DIRECTION. Output every line of the listing below as a Markdown table with the columns "Row" and "Line," numbering the rows and skipping any blank lines. Leave the pictures out of the table.

(Records from a data collection)
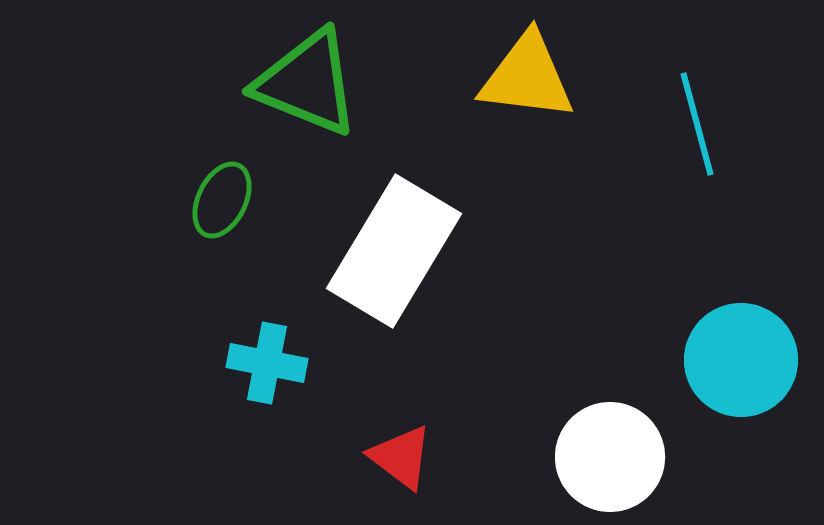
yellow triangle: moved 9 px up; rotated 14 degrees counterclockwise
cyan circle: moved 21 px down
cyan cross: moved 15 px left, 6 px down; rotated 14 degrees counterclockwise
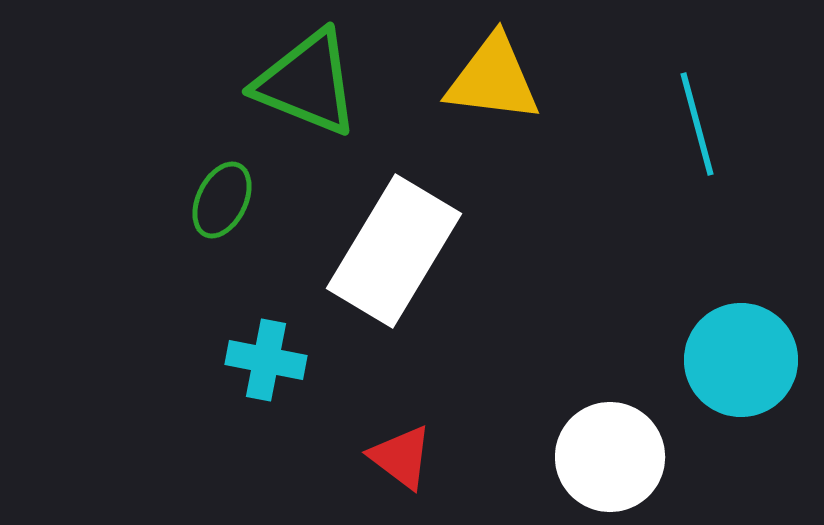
yellow triangle: moved 34 px left, 2 px down
cyan cross: moved 1 px left, 3 px up
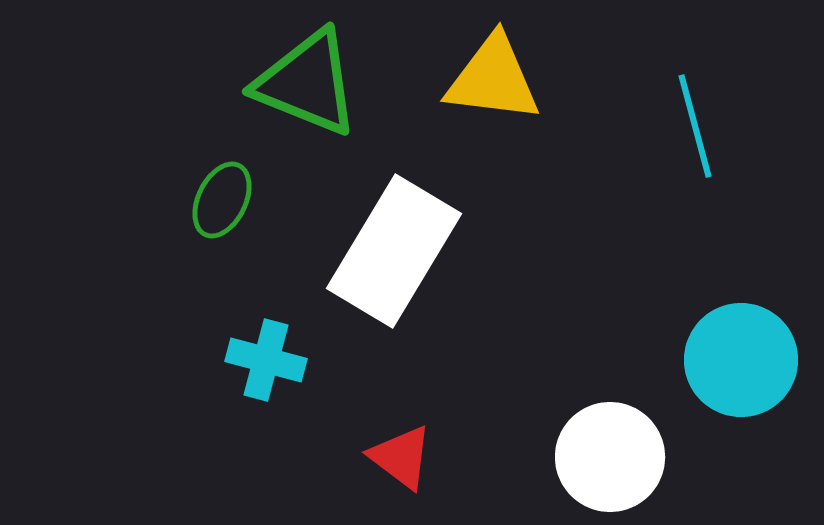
cyan line: moved 2 px left, 2 px down
cyan cross: rotated 4 degrees clockwise
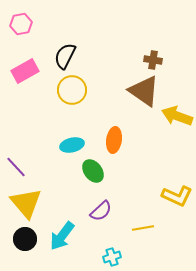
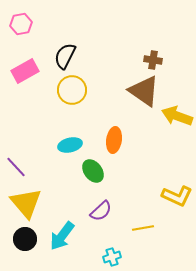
cyan ellipse: moved 2 px left
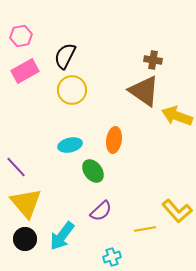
pink hexagon: moved 12 px down
yellow L-shape: moved 15 px down; rotated 24 degrees clockwise
yellow line: moved 2 px right, 1 px down
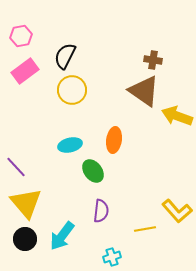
pink rectangle: rotated 8 degrees counterclockwise
purple semicircle: rotated 40 degrees counterclockwise
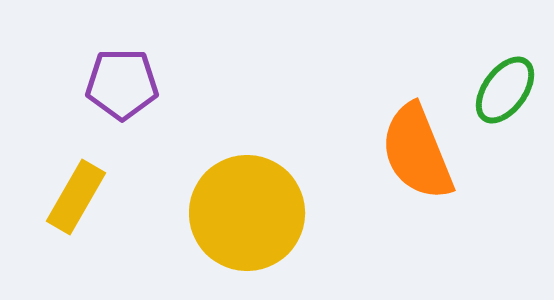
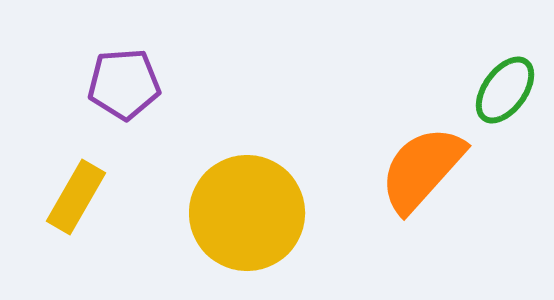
purple pentagon: moved 2 px right; rotated 4 degrees counterclockwise
orange semicircle: moved 5 px right, 17 px down; rotated 64 degrees clockwise
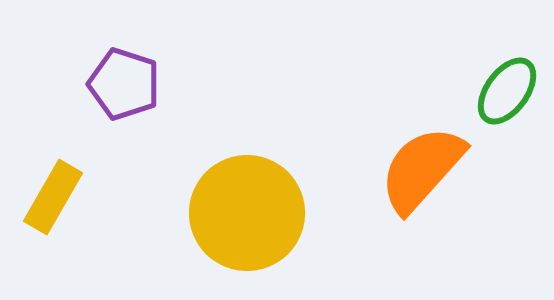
purple pentagon: rotated 22 degrees clockwise
green ellipse: moved 2 px right, 1 px down
yellow rectangle: moved 23 px left
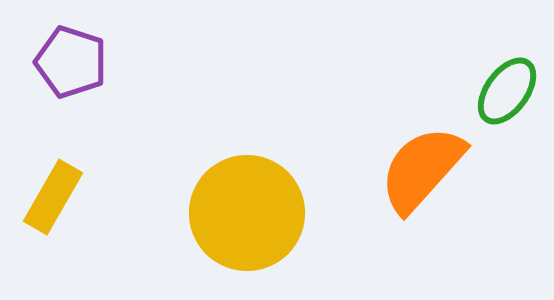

RESPONSE BELOW.
| Row | Line |
|---|---|
| 1 | yellow triangle: moved 9 px up; rotated 14 degrees counterclockwise |
| 2 | cyan circle: moved 21 px down |
| 3 | cyan cross: moved 15 px left, 6 px down; rotated 14 degrees counterclockwise |
| 4 | yellow triangle: moved 34 px left, 2 px down |
| 5 | cyan cross: moved 1 px left, 3 px up |
| 6 | cyan line: moved 2 px left, 2 px down |
| 7 | cyan cross: rotated 4 degrees clockwise |
| 8 | cyan ellipse: moved 2 px left |
| 9 | pink hexagon: moved 12 px down |
| 10 | yellow L-shape: moved 15 px down; rotated 24 degrees clockwise |
| 11 | yellow line: moved 2 px right, 1 px down |
| 12 | pink rectangle: rotated 8 degrees counterclockwise |
| 13 | purple semicircle: rotated 40 degrees counterclockwise |
| 14 | purple pentagon: moved 2 px right; rotated 4 degrees counterclockwise |
| 15 | orange semicircle: moved 5 px right, 17 px down; rotated 64 degrees clockwise |
| 16 | purple pentagon: rotated 22 degrees clockwise |
| 17 | green ellipse: moved 2 px right, 1 px down |
| 18 | yellow rectangle: moved 23 px left |